* [TASK GOAL]: In the records below, find every line with the word "turquoise" and copy it.

Before-and-after object listings:
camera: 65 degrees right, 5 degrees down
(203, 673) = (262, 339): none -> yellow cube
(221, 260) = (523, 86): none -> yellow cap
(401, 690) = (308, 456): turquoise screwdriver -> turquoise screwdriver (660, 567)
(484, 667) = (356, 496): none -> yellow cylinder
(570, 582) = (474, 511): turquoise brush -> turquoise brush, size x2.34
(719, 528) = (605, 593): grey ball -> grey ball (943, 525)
==
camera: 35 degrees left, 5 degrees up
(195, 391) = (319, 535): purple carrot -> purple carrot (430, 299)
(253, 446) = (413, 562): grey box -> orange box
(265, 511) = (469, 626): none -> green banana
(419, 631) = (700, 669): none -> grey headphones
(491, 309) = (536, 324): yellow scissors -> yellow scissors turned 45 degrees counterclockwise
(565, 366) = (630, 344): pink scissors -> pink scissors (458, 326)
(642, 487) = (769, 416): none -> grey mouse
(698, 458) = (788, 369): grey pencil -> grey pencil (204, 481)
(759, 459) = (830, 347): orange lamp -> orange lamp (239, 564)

* [WRITTEN REPLY]:
(401, 690) = (308, 456): turquoise screwdriver -> turquoise screwdriver (660, 567)
(570, 582) = (474, 511): turquoise brush -> turquoise brush, size x2.34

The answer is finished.